── Recorded data

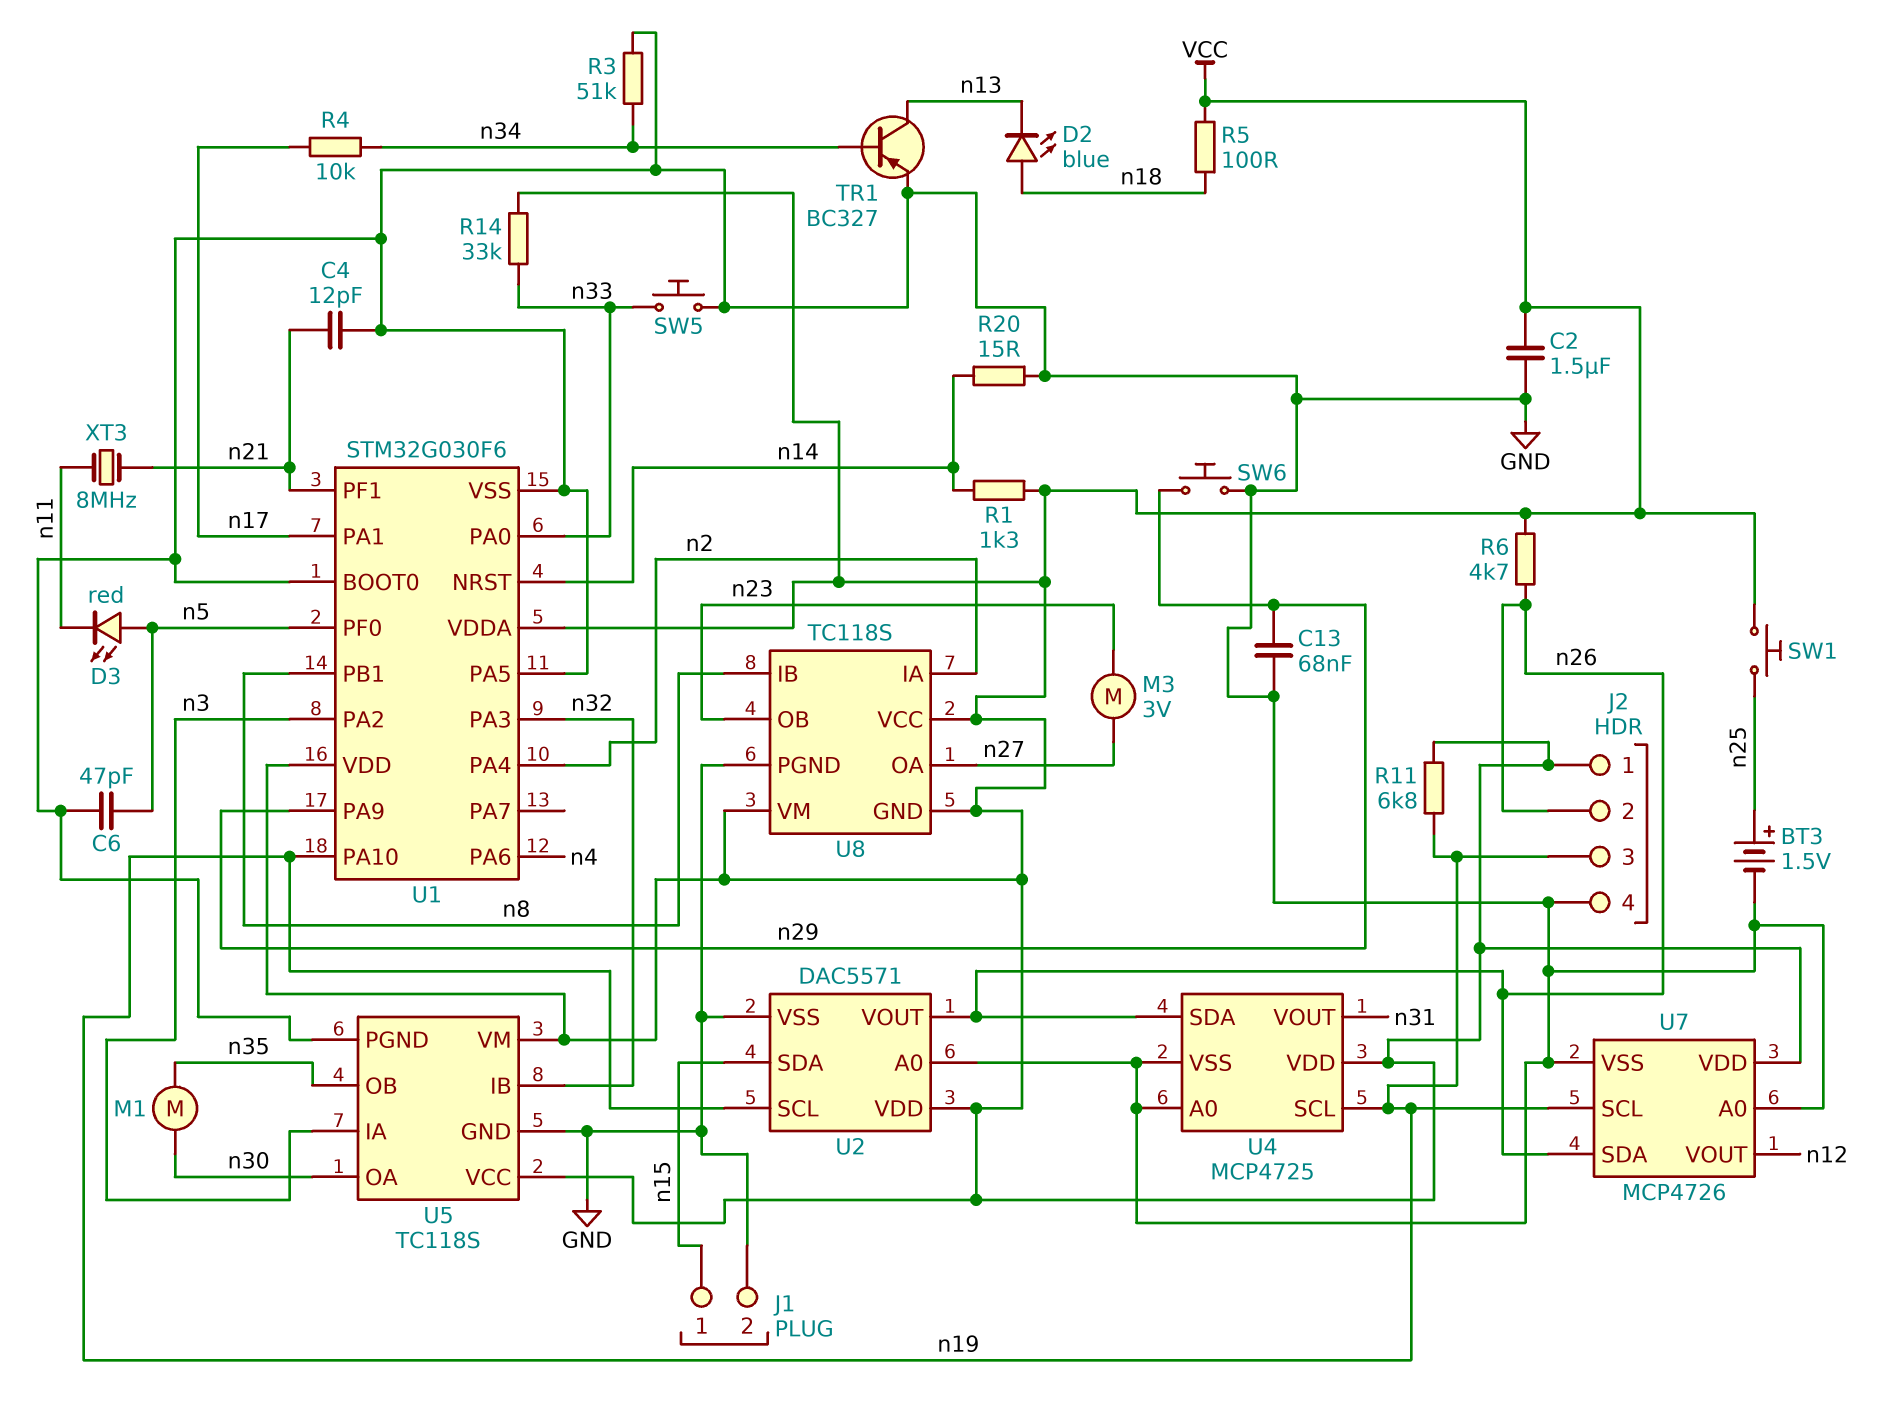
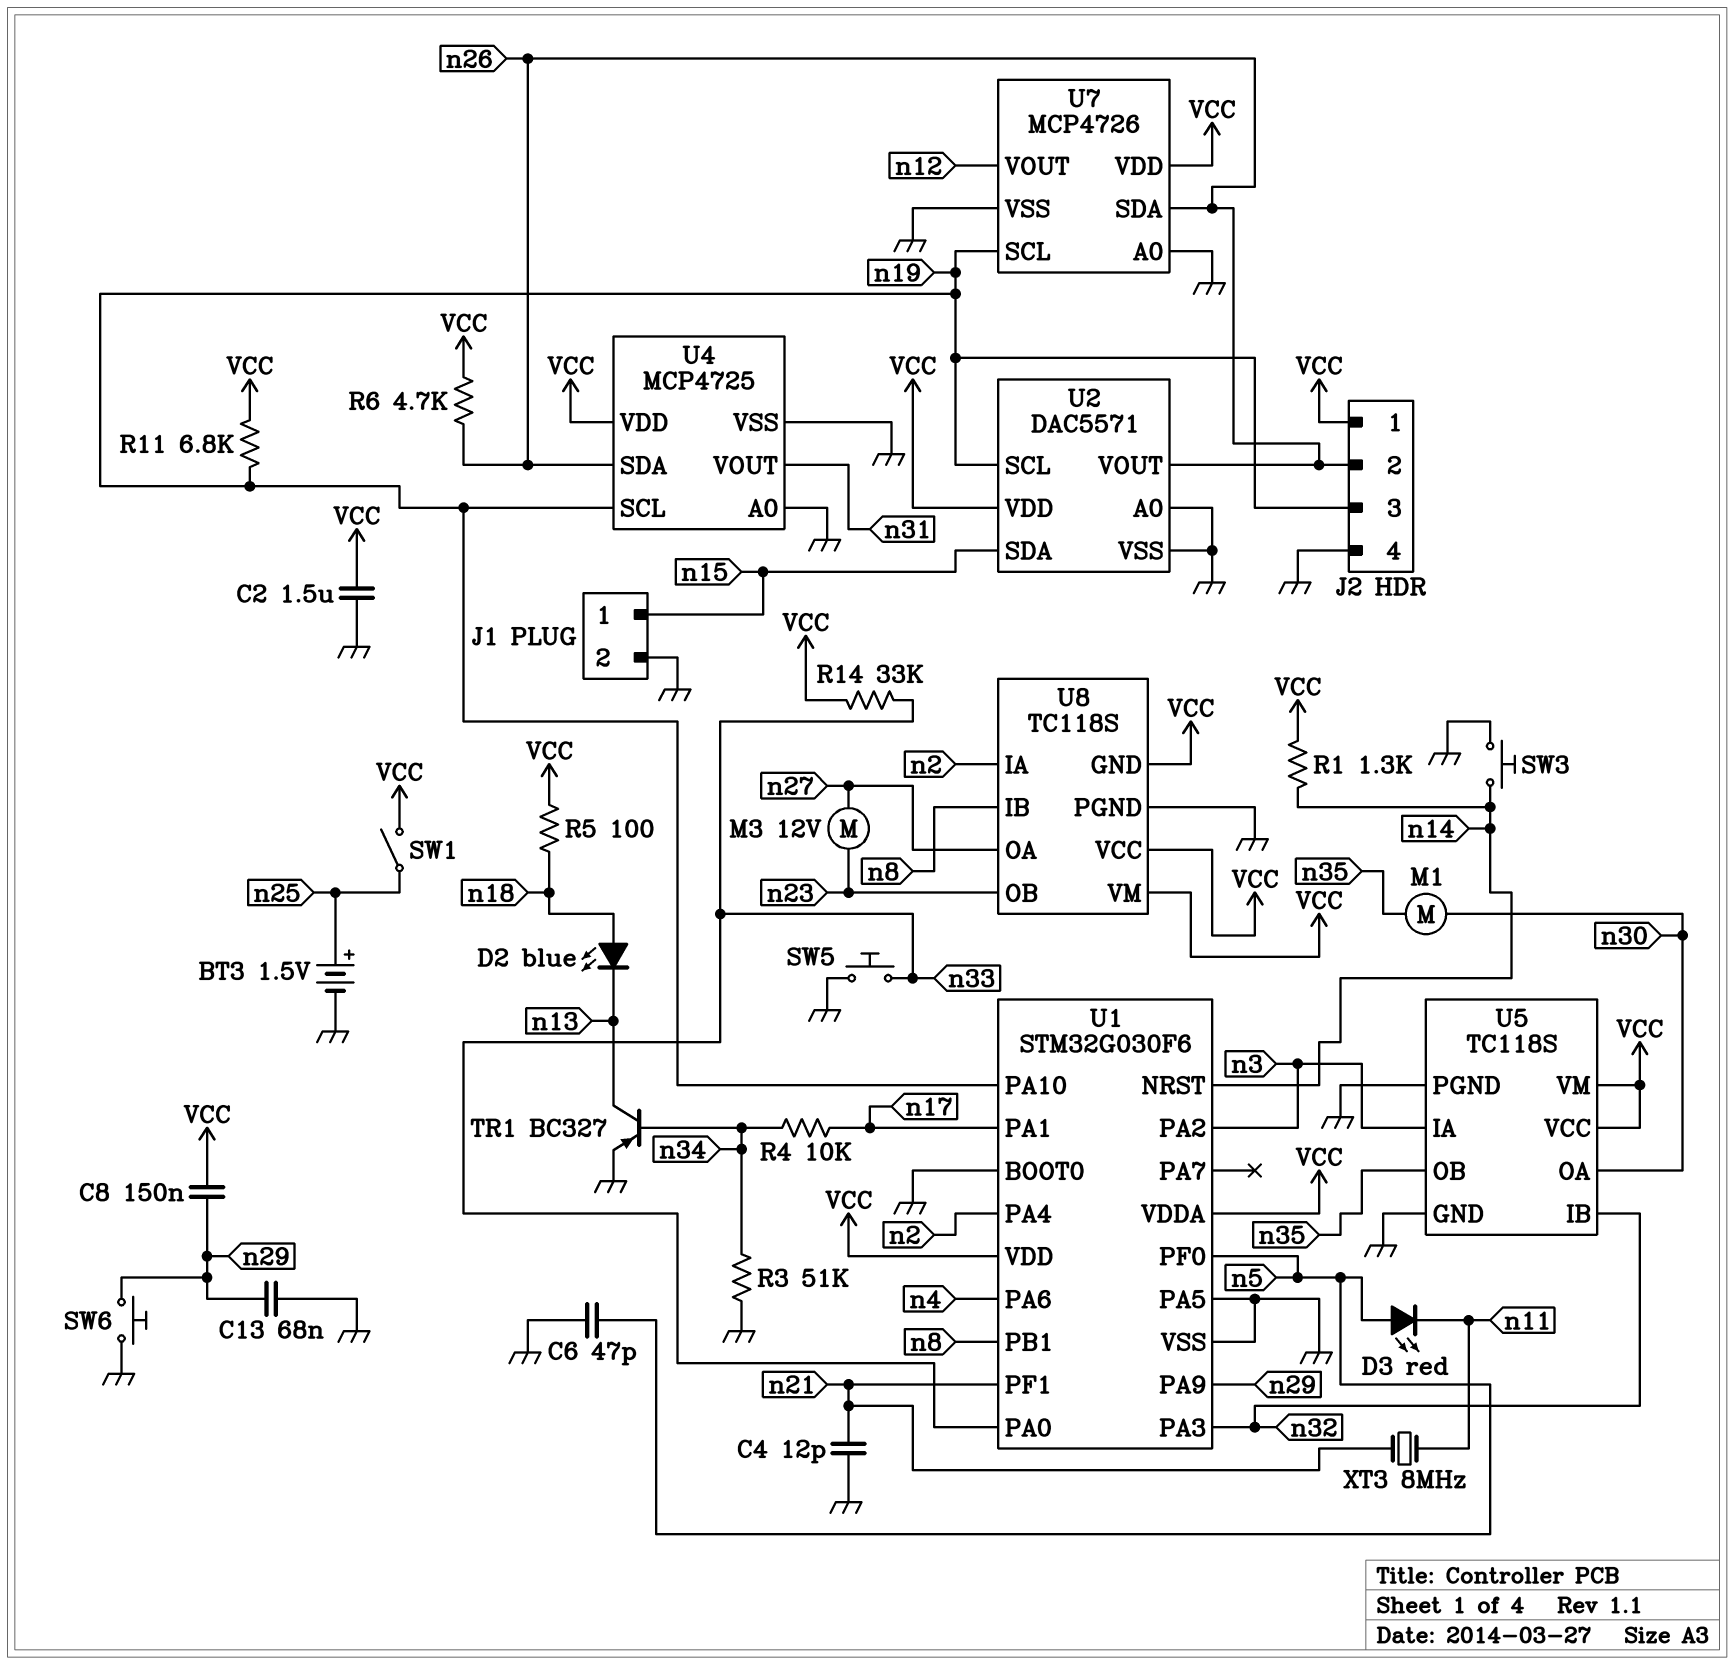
C8: none -> 150nF (VCC, n29)
M3: motor 3V (n23, n27) -> motor 12V (n23, n27)
R20: 15 (GND, n14) -> none
SW1: button (VCC, n25) -> switch (VCC, n25)
SW3: none -> button (GND, n14)

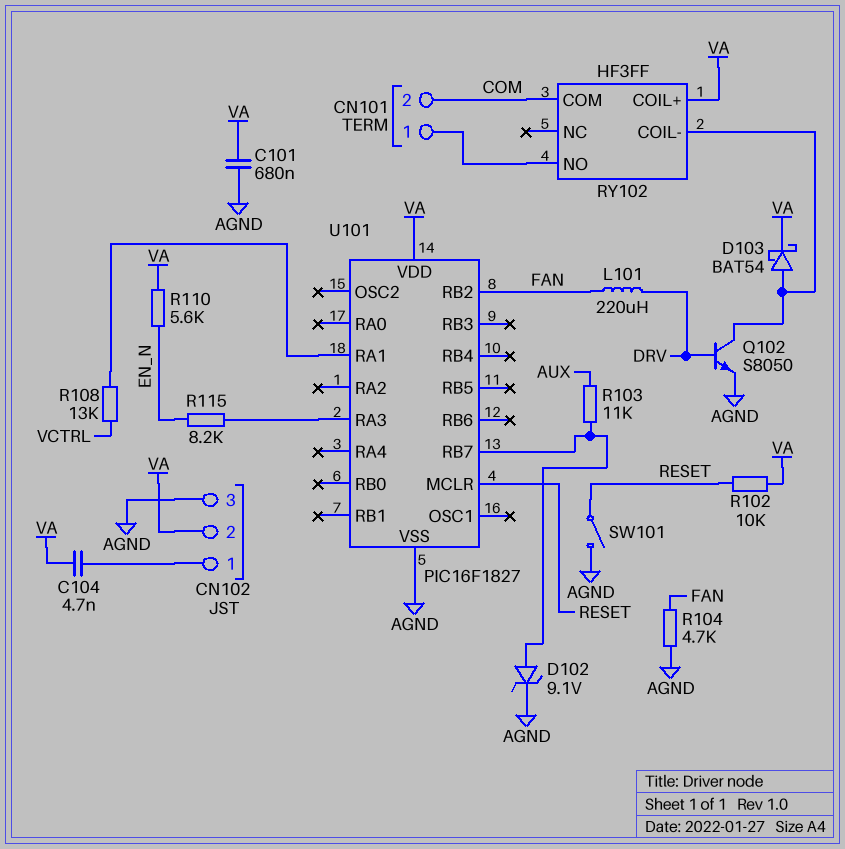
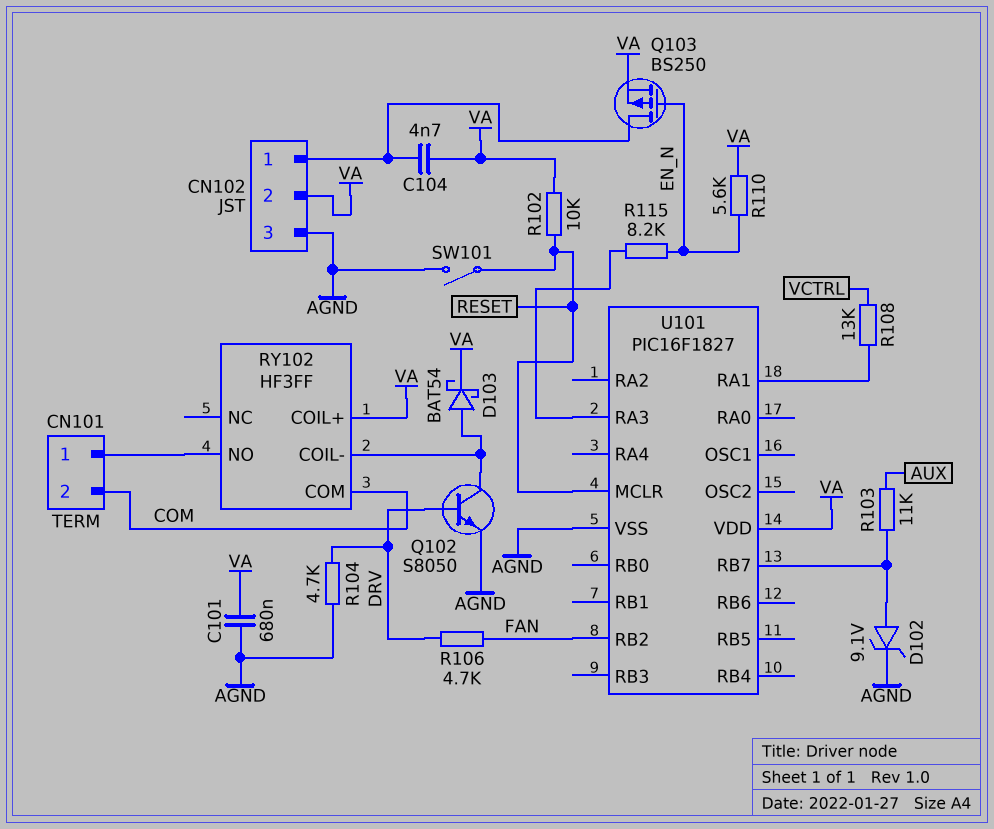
L101: 220uH (DRV, FAN) -> none
Q103: none -> PMOS BS250 (G EN_N, D CN102/1, S VA)
R104: 4.7k (AGND, FAN) -> 4.7k (AGND, DRV)
R106: none -> 4.7k (DRV, FAN)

────

▶ Assigned task
Transcribe only the lines between the line containing "R20: 15 (GND, n14) -> none" and the final line of the listing, inclusive, exactly as they appear; no pictures are to be included.

▶ Solution to this task
R20: 15 (GND, n14) -> none
SW1: button (VCC, n25) -> switch (VCC, n25)
SW3: none -> button (GND, n14)

L101: 220uH (DRV, FAN) -> none
Q103: none -> PMOS BS250 (G EN_N, D CN102/1, S VA)
R104: 4.7k (AGND, FAN) -> 4.7k (AGND, DRV)
R106: none -> 4.7k (DRV, FAN)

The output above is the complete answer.